Task goal: Every line from the one containing "D109: schottky (A" to the end of the records below should be returned exactly; pictures are to be dropped.

Data under study:
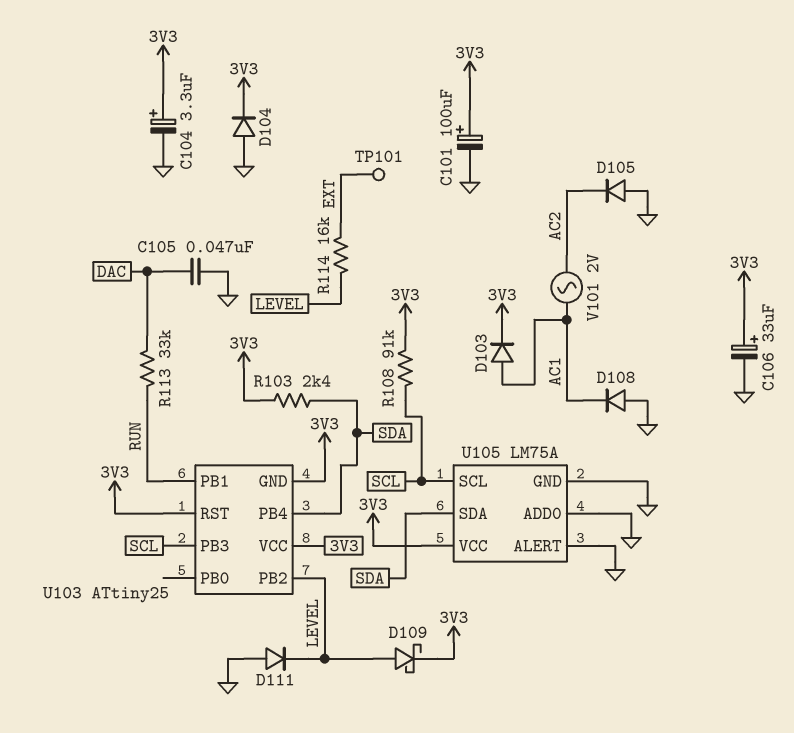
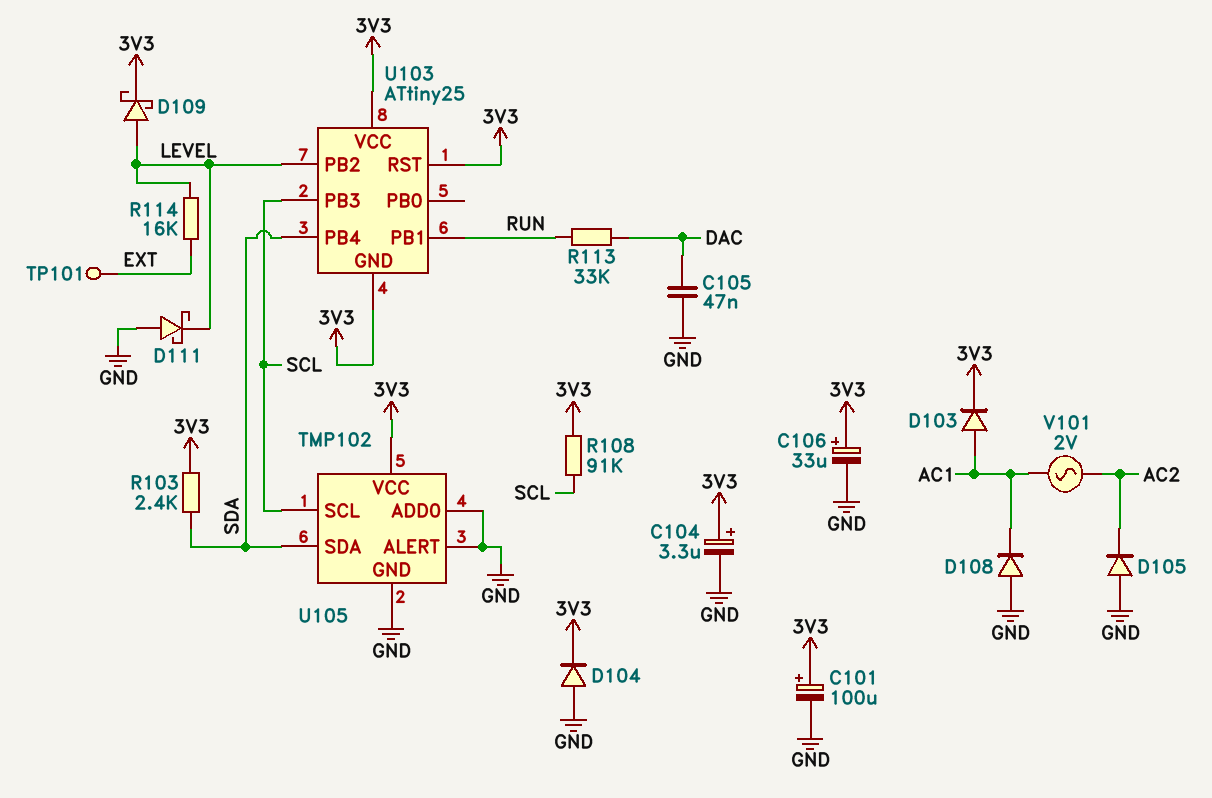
D111: diode (A GND, K LEVEL) -> schottky (A GND, K LEVEL)
U105: LM75A -> TMP102

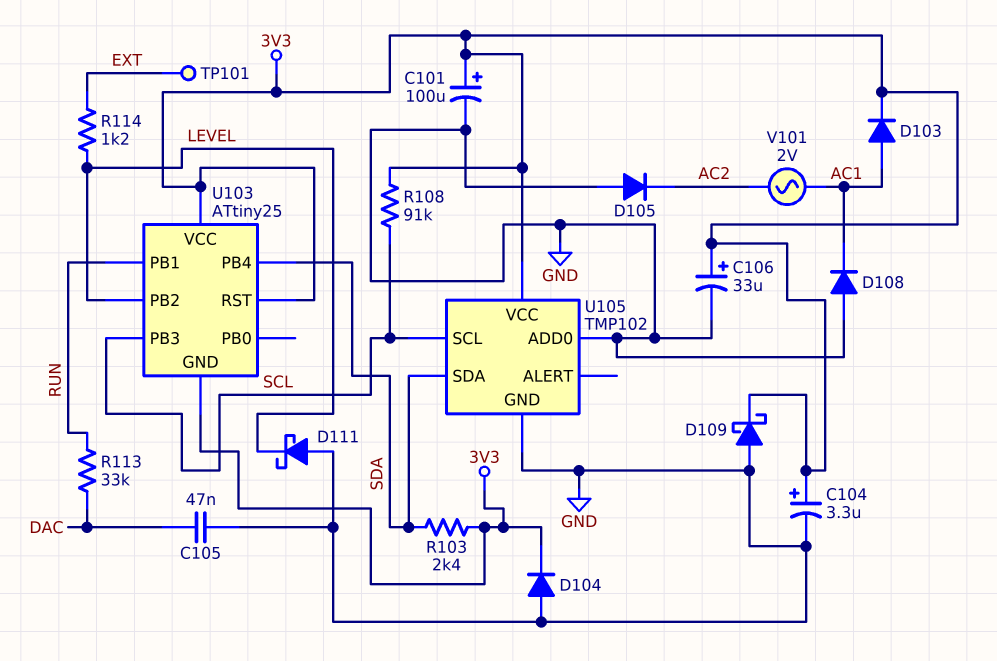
D109: schottky (A LEVEL, K 3V3) -> schottky (A GND, K 3V3)
R114: 16k (EXT, LEVEL) -> 1.2k (EXT, LEVEL)
U105 pin ALERT: GND -> none

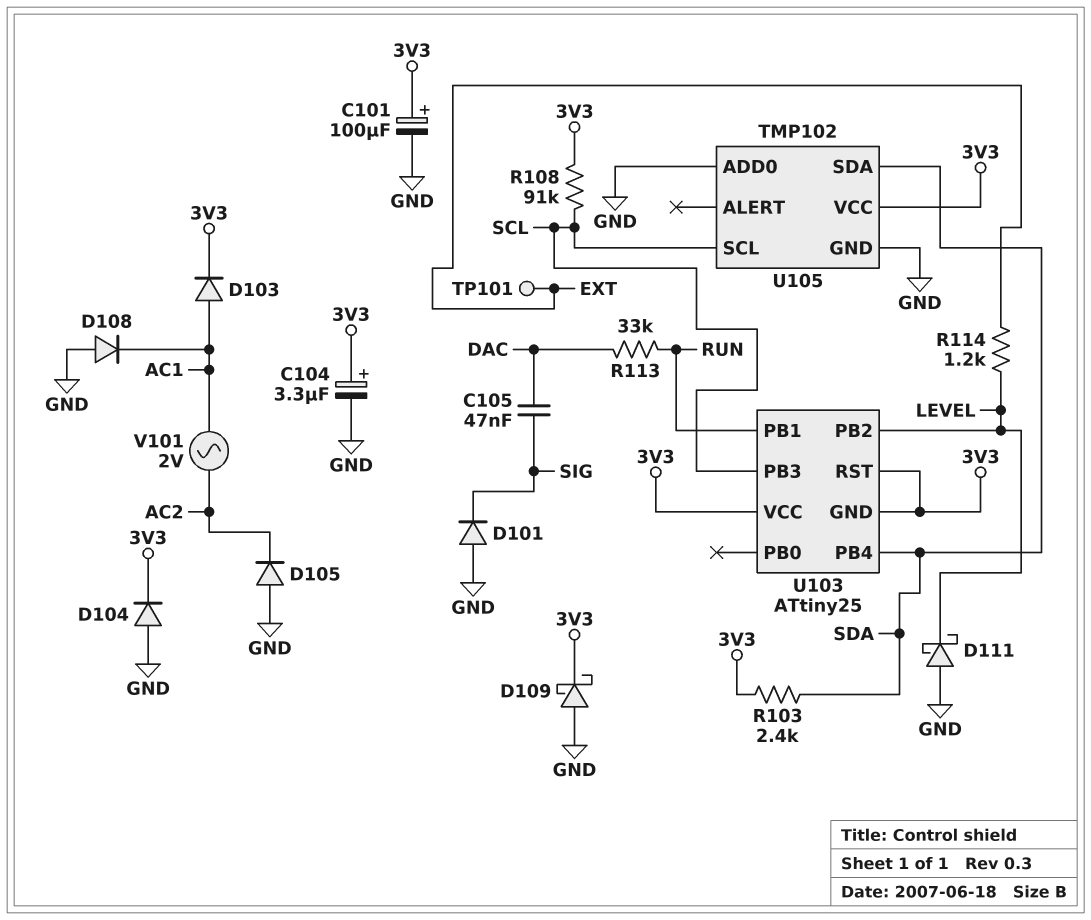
C105: 47nF (DAC, GND) -> 47nF (DAC, SIG)
C106: 33uF (plus 3V3, minus GND) -> none
D101: none -> diode (A GND, K SIG)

Solution to the problem:
D109: schottky (A LEVEL, K 3V3) -> schottky (A GND, K 3V3)
R114: 16k (EXT, LEVEL) -> 1.2k (EXT, LEVEL)
U105 pin ALERT: GND -> none

C105: 47nF (DAC, GND) -> 47nF (DAC, SIG)
C106: 33uF (plus 3V3, minus GND) -> none
D101: none -> diode (A GND, K SIG)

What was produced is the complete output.